### What needs to be done
No record may be left out; print them all verbatim.

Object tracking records
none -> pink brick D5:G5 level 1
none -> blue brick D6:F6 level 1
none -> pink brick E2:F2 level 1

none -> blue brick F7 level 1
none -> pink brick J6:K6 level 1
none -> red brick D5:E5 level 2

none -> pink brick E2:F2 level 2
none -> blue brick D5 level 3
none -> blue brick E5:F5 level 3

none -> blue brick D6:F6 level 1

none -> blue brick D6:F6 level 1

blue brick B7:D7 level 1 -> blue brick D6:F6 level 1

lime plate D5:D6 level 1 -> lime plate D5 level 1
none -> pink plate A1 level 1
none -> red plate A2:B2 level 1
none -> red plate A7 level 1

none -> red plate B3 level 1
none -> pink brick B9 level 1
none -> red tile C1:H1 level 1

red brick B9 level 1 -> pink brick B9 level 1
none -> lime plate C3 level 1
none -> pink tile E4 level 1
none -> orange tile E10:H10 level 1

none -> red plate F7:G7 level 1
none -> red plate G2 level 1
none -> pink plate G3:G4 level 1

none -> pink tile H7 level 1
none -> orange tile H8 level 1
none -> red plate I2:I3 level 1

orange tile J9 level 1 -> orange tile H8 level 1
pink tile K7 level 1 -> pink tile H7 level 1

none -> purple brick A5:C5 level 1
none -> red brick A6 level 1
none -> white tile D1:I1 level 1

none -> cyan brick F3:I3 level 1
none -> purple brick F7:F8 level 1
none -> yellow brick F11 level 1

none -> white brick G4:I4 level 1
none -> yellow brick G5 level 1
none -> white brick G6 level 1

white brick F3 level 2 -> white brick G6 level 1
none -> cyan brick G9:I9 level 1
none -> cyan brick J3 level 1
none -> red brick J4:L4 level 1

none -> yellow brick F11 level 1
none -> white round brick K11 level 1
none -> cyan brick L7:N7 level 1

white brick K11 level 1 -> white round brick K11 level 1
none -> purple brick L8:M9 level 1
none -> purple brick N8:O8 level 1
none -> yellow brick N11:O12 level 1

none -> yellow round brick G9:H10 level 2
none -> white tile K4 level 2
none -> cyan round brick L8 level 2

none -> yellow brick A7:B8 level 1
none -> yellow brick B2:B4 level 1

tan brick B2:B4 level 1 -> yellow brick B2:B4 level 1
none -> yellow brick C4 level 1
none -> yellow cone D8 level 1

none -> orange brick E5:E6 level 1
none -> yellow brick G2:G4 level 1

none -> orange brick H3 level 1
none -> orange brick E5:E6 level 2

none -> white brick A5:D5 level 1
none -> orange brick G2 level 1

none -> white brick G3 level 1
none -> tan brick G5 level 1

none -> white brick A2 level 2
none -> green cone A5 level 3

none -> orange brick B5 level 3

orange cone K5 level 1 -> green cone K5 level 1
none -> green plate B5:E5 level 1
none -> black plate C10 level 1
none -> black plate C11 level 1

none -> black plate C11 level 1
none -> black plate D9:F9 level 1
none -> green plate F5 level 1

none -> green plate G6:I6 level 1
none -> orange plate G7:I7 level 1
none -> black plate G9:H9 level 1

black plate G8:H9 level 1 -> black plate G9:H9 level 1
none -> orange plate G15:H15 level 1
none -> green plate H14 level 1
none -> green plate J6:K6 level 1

### Exercise output
none -> pink brick D5:G5 level 1
none -> blue brick D6:F6 level 1
none -> pink brick E2:F2 level 1

none -> blue brick F7 level 1
none -> pink brick J6:K6 level 1
none -> red brick D5:E5 level 2

none -> pink brick E2:F2 level 2
none -> blue brick D5 level 3
none -> blue brick E5:F5 level 3

none -> blue brick D6:F6 level 1

none -> blue brick D6:F6 level 1

blue brick B7:D7 level 1 -> blue brick D6:F6 level 1

lime plate D5:D6 level 1 -> lime plate D5 level 1
none -> pink plate A1 level 1
none -> red plate A2:B2 level 1
none -> red plate A7 level 1

none -> red plate B3 level 1
none -> pink brick B9 level 1
none -> red tile C1:H1 level 1

red brick B9 level 1 -> pink brick B9 level 1
none -> lime plate C3 level 1
none -> pink tile E4 level 1
none -> orange tile E10:H10 level 1

none -> red plate F7:G7 level 1
none -> red plate G2 level 1
none -> pink plate G3:G4 level 1

none -> pink tile H7 level 1
none -> orange tile H8 level 1
none -> red plate I2:I3 level 1

orange tile J9 level 1 -> orange tile H8 level 1
pink tile K7 level 1 -> pink tile H7 level 1

none -> purple brick A5:C5 level 1
none -> red brick A6 level 1
none -> white tile D1:I1 level 1

none -> cyan brick F3:I3 level 1
none -> purple brick F7:F8 level 1
none -> yellow brick F11 level 1

none -> white brick G4:I4 level 1
none -> yellow brick G5 level 1
none -> white brick G6 level 1

white brick F3 level 2 -> white brick G6 level 1
none -> cyan brick G9:I9 level 1
none -> cyan brick J3 level 1
none -> red brick J4:L4 level 1

none -> yellow brick F11 level 1
none -> white round brick K11 level 1
none -> cyan brick L7:N7 level 1

white brick K11 level 1 -> white round brick K11 level 1
none -> purple brick L8:M9 level 1
none -> purple brick N8:O8 level 1
none -> yellow brick N11:O12 level 1

none -> yellow round brick G9:H10 level 2
none -> white tile K4 level 2
none -> cyan round brick L8 level 2

none -> yellow brick A7:B8 level 1
none -> yellow brick B2:B4 level 1

tan brick B2:B4 level 1 -> yellow brick B2:B4 level 1
none -> yellow brick C4 level 1
none -> yellow cone D8 level 1

none -> orange brick E5:E6 level 1
none -> yellow brick G2:G4 level 1

none -> orange brick H3 level 1
none -> orange brick E5:E6 level 2

none -> white brick A5:D5 level 1
none -> orange brick G2 level 1

none -> white brick G3 level 1
none -> tan brick G5 level 1

none -> white brick A2 level 2
none -> green cone A5 level 3

none -> orange brick B5 level 3

orange cone K5 level 1 -> green cone K5 level 1
none -> green plate B5:E5 level 1
none -> black plate C10 level 1
none -> black plate C11 level 1

none -> black plate C11 level 1
none -> black plate D9:F9 level 1
none -> green plate F5 level 1

none -> green plate G6:I6 level 1
none -> orange plate G7:I7 level 1
none -> black plate G9:H9 level 1

black plate G8:H9 level 1 -> black plate G9:H9 level 1
none -> orange plate G15:H15 level 1
none -> green plate H14 level 1
none -> green plate J6:K6 level 1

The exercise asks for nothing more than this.